TASK DESCRIPTION: Only the lines from the one with "red can [445,316,490,396]" to the end of the data below should be given again, exactly, with both ends included and pictures omitted.

RECORDS FOR PROCESSING below:

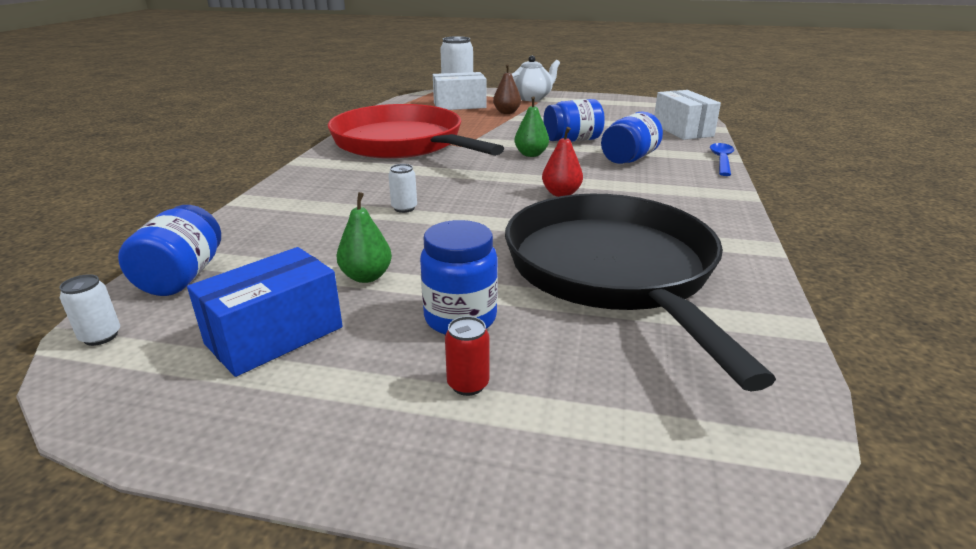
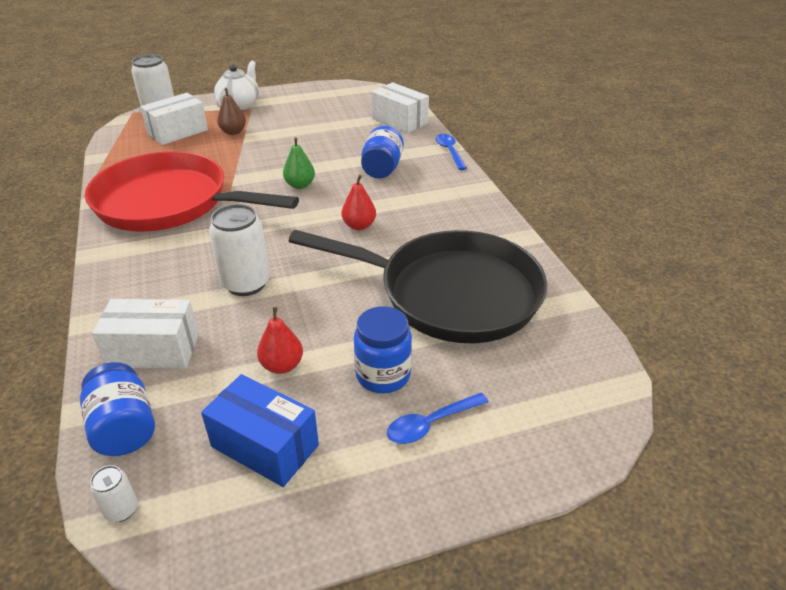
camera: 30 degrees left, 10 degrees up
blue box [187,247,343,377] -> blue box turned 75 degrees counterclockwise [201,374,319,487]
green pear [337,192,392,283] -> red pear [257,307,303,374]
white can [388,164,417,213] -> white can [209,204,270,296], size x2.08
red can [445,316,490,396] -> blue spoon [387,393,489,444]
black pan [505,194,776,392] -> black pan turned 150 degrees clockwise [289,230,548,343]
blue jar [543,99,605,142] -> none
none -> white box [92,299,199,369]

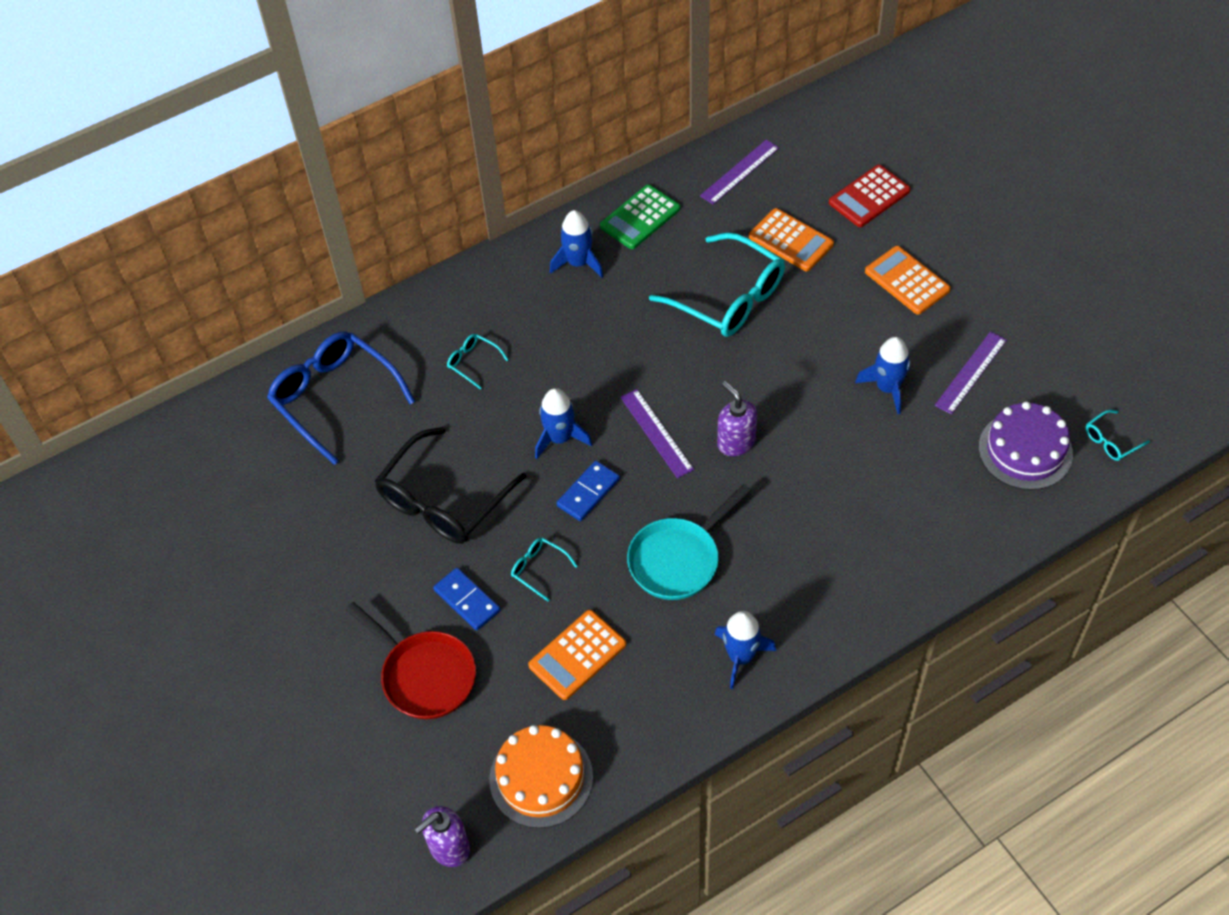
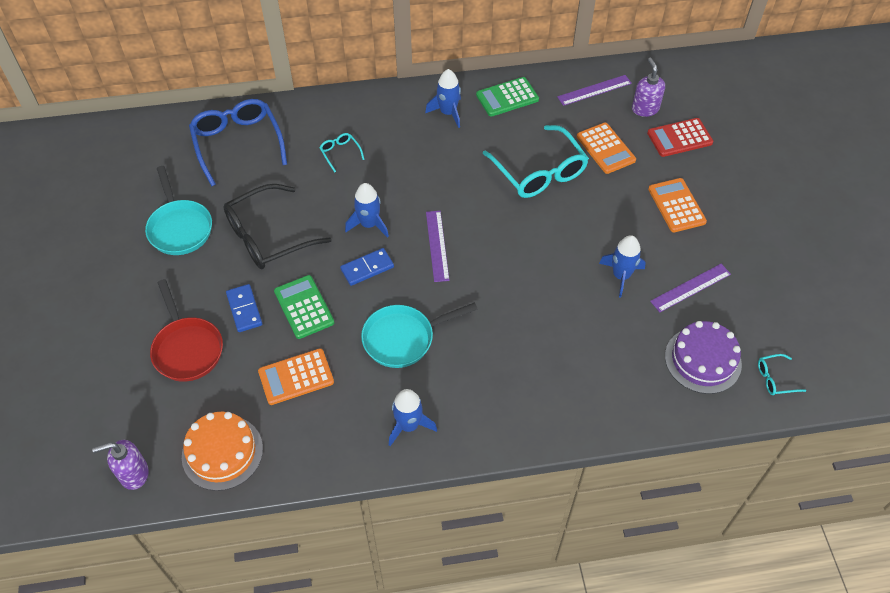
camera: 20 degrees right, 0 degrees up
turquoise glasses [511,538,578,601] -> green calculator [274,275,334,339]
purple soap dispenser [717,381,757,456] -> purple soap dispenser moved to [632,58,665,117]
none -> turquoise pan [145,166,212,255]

End of RECORDS FOR PROCESSING.

ANSWER TO THIS EXERCISE:
red can [445,316,490,396] -> blue spoon [387,393,489,444]
black pan [505,194,776,392] -> black pan turned 150 degrees clockwise [289,230,548,343]
blue jar [543,99,605,142] -> none
none -> white box [92,299,199,369]

camera: 20 degrees right, 0 degrees up
turquoise glasses [511,538,578,601] -> green calculator [274,275,334,339]
purple soap dispenser [717,381,757,456] -> purple soap dispenser moved to [632,58,665,117]
none -> turquoise pan [145,166,212,255]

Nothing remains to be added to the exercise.